> _Your task_
Which lines in the data contain the word "AOUT"? Please copy each of them.

(Dataset records)
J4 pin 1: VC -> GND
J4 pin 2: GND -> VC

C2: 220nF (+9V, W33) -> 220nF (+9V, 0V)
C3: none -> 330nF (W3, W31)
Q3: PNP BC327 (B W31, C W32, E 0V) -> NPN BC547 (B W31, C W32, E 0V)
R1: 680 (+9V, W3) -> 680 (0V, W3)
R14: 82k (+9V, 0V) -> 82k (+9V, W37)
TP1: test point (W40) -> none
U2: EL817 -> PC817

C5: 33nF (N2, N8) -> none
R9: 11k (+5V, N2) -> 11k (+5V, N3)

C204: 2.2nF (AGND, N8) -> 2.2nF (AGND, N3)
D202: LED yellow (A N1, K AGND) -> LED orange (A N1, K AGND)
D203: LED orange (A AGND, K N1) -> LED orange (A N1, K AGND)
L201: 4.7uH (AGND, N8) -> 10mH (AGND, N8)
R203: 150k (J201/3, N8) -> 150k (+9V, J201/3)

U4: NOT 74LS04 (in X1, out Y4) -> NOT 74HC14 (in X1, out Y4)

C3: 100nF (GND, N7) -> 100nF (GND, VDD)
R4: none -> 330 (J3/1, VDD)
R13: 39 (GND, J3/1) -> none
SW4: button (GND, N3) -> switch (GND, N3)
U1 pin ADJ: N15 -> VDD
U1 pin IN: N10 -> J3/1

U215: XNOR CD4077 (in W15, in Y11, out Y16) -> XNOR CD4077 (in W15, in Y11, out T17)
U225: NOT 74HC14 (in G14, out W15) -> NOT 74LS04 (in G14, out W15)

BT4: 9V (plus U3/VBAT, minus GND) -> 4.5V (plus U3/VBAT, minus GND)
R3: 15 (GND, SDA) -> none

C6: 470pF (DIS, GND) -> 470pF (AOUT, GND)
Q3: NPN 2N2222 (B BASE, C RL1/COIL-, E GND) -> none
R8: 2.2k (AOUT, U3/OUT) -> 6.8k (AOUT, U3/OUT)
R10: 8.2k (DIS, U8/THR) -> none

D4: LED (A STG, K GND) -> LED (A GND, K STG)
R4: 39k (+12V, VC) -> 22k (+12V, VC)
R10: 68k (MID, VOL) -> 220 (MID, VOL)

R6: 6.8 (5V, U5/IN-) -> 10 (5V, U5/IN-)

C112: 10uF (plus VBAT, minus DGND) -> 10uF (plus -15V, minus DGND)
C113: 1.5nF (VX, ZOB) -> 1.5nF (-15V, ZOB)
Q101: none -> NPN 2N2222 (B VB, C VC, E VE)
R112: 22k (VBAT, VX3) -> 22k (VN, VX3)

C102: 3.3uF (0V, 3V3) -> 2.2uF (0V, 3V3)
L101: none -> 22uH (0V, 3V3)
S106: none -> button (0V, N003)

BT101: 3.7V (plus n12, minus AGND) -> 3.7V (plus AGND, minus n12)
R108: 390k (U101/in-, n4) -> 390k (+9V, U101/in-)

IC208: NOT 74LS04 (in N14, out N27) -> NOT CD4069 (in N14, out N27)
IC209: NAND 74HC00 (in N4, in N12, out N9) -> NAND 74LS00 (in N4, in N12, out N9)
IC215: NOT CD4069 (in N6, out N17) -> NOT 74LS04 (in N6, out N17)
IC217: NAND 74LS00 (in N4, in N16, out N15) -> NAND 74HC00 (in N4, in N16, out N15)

> _Written answer_
C6: 470pF (DIS, GND) -> 470pF (AOUT, GND)
R8: 2.2k (AOUT, U3/OUT) -> 6.8k (AOUT, U3/OUT)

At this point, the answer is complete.